• [How to complete this task]: What is needed is a verbatim copy of each record below.

Detected change data
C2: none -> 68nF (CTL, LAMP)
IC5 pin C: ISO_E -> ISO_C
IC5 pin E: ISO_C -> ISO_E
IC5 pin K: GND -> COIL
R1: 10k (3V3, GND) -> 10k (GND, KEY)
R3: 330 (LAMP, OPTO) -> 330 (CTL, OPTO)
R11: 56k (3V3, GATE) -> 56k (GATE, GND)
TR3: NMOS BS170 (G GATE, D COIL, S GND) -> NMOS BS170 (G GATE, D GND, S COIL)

• [Exercise result]:
C2: none -> 68nF (CTL, LAMP)
IC5 pin C: ISO_E -> ISO_C
IC5 pin E: ISO_C -> ISO_E
IC5 pin K: GND -> COIL
R1: 10k (3V3, GND) -> 10k (GND, KEY)
R3: 330 (LAMP, OPTO) -> 330 (CTL, OPTO)
R11: 56k (3V3, GATE) -> 56k (GATE, GND)
TR3: NMOS BS170 (G GATE, D COIL, S GND) -> NMOS BS170 (G GATE, D GND, S COIL)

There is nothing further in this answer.